_Work order_
The output should match, line for line, the records from the line containing "orange triangle: (66, 173)" through the line containing "orange trapezoid: (47, 148)", with every picture left out.

_Working data_
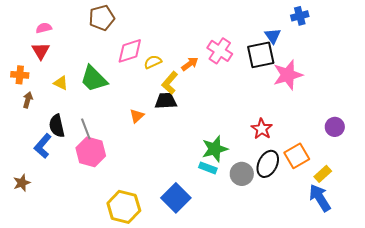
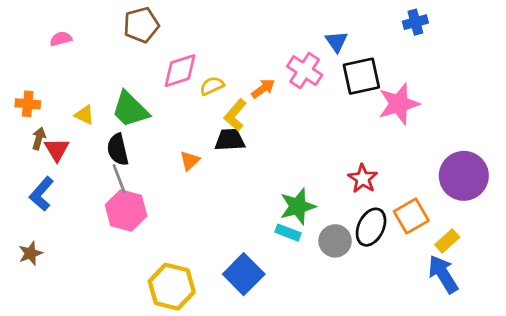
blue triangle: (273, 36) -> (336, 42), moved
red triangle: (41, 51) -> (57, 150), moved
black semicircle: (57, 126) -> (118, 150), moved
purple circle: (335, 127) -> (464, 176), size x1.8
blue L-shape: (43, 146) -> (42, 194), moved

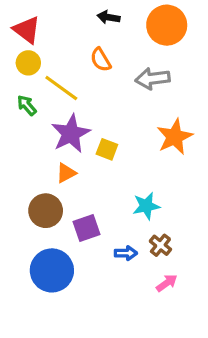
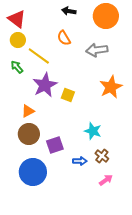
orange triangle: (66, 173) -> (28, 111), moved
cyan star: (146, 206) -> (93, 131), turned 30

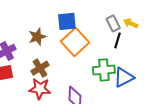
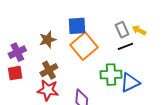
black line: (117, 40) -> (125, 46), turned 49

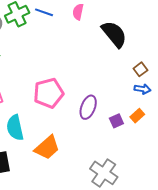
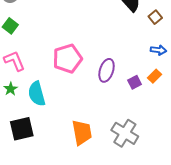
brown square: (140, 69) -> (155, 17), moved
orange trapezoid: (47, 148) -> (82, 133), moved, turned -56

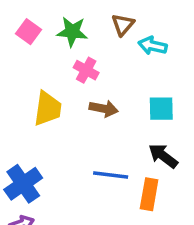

==

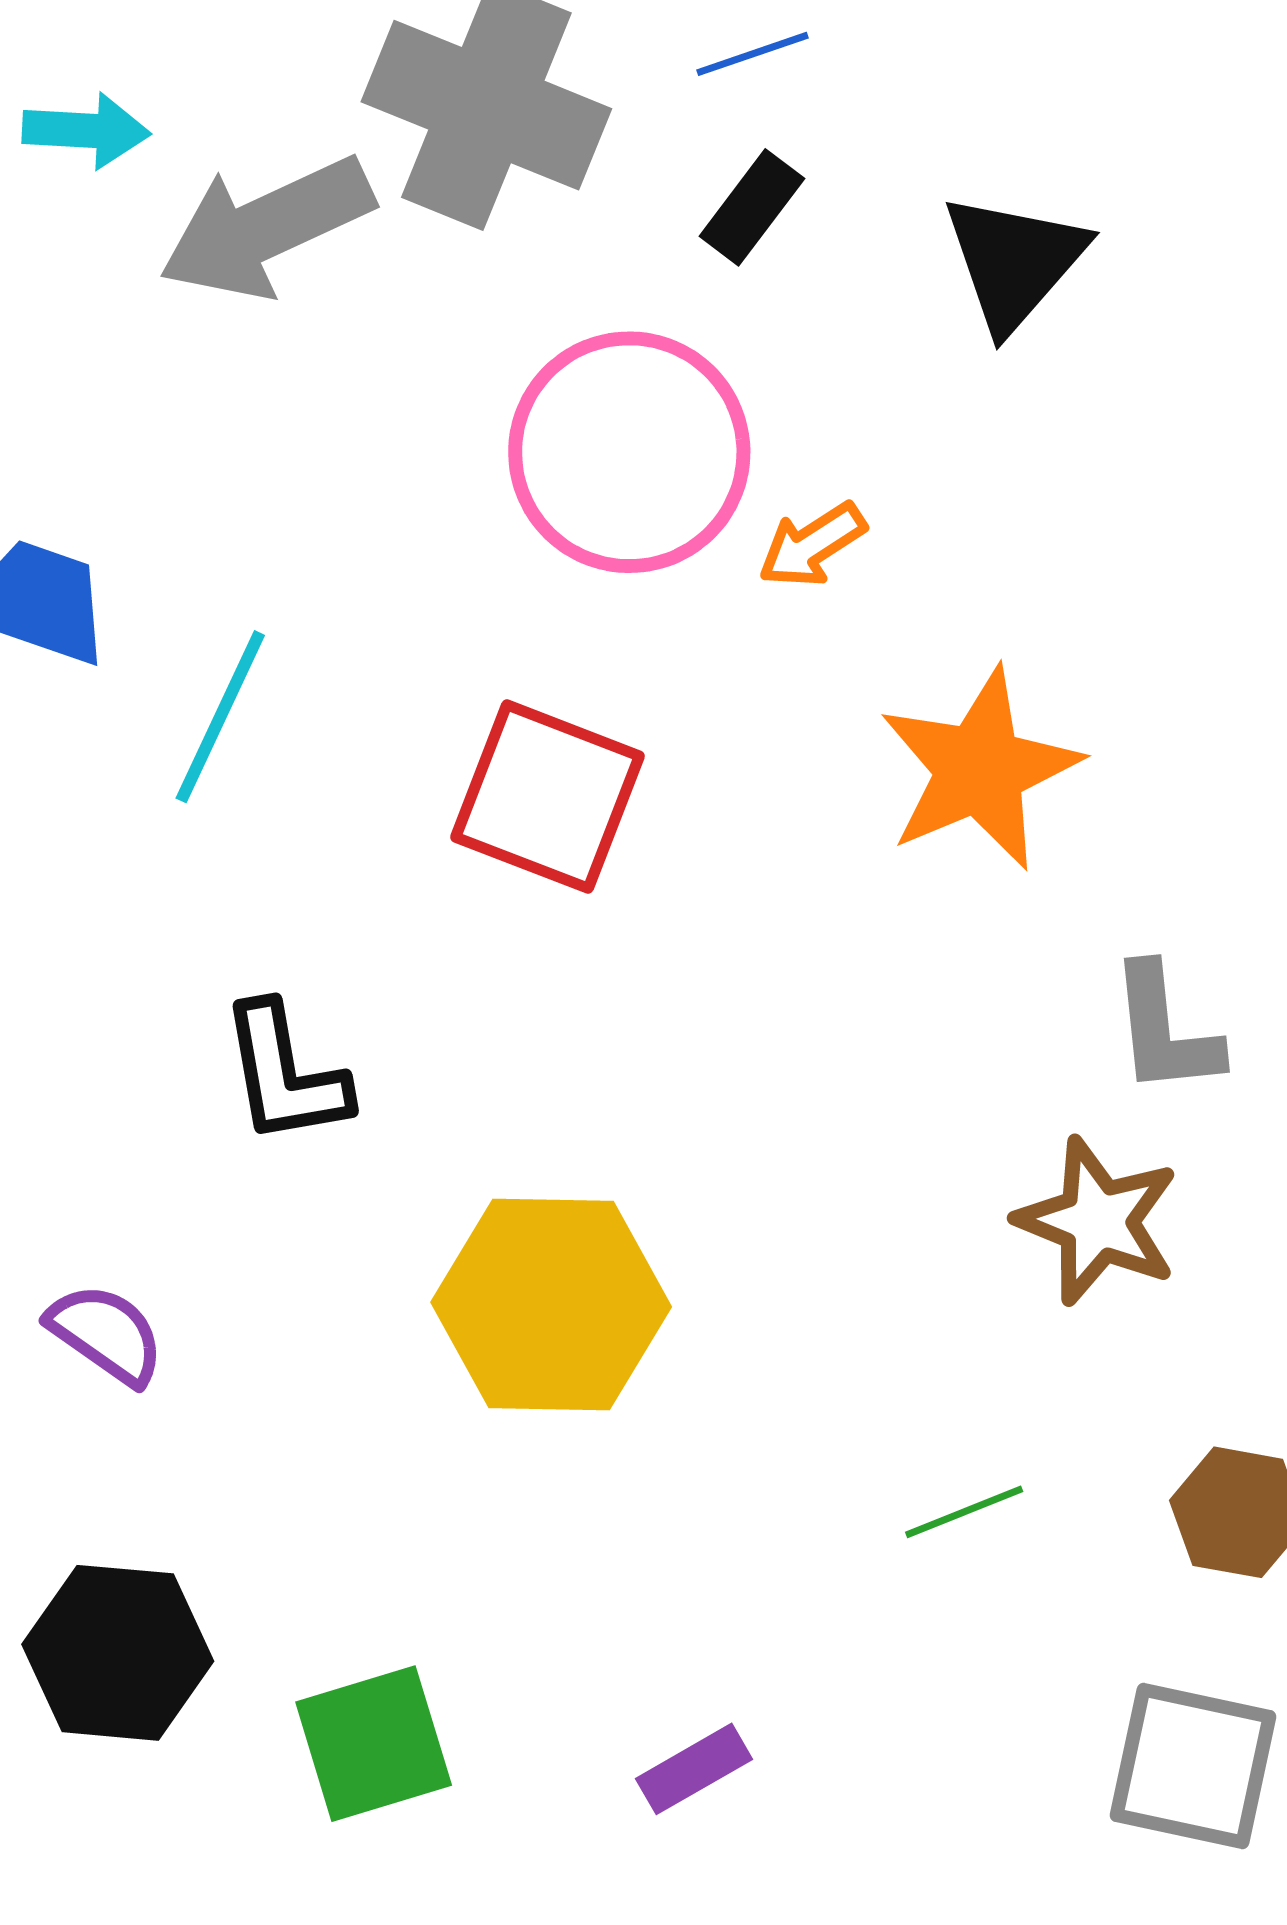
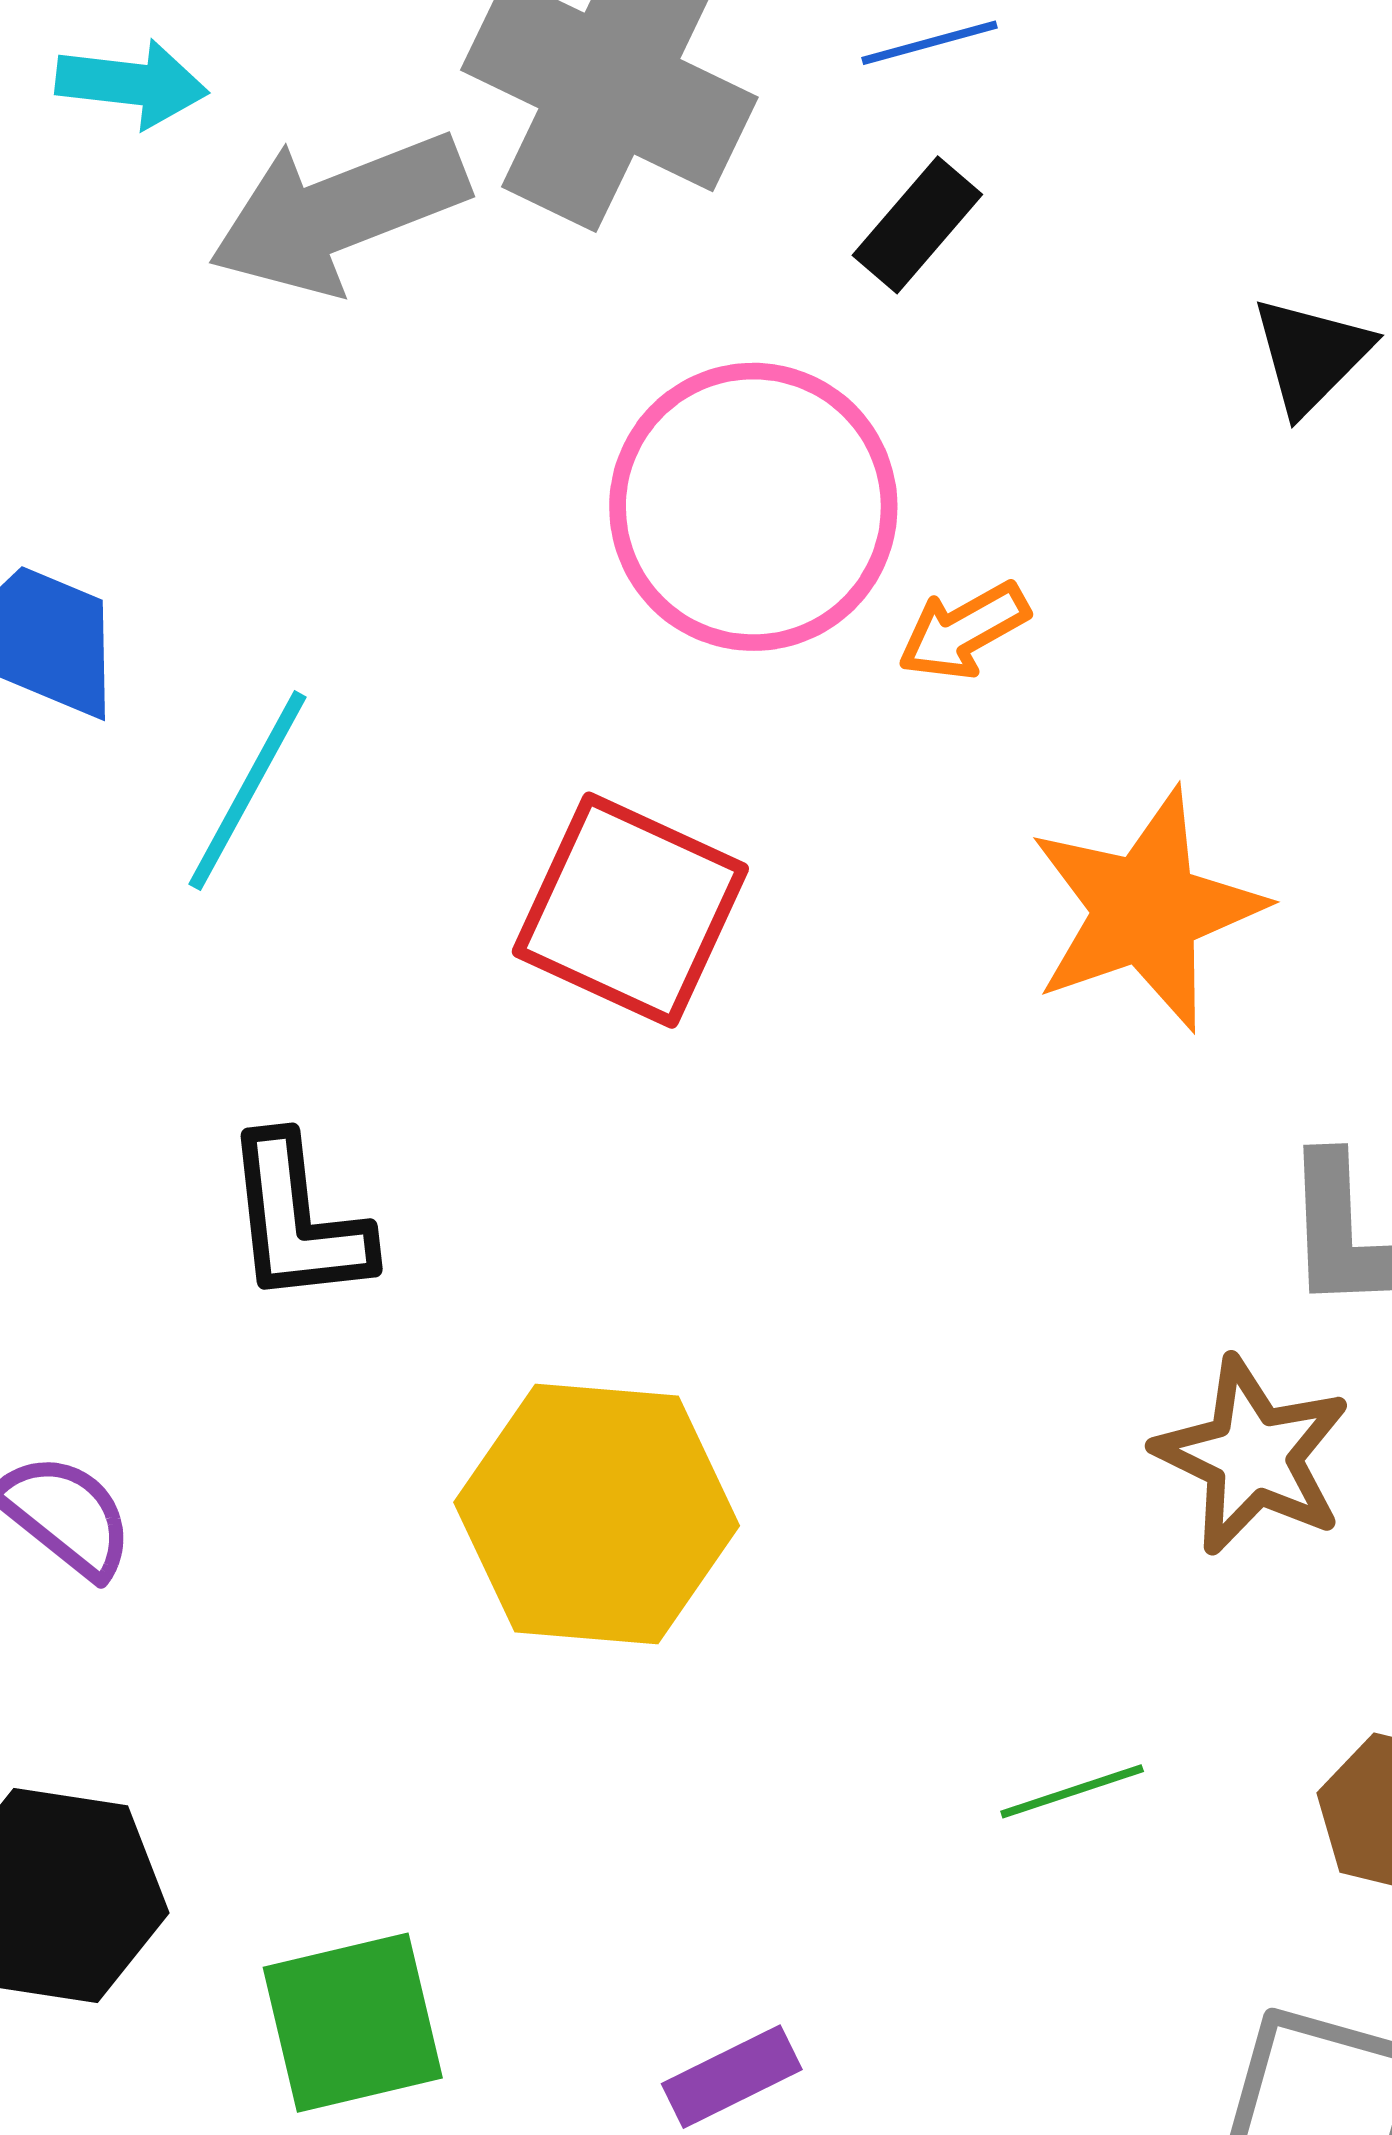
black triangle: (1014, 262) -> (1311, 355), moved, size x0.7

_Result_
orange triangle: (66, 173) -> (28, 111), moved
cyan star: (146, 206) -> (93, 131), turned 30

black line: (117, 40) -> (125, 46), turned 49

brown square: (140, 69) -> (155, 17), moved
orange trapezoid: (47, 148) -> (82, 133), moved, turned -56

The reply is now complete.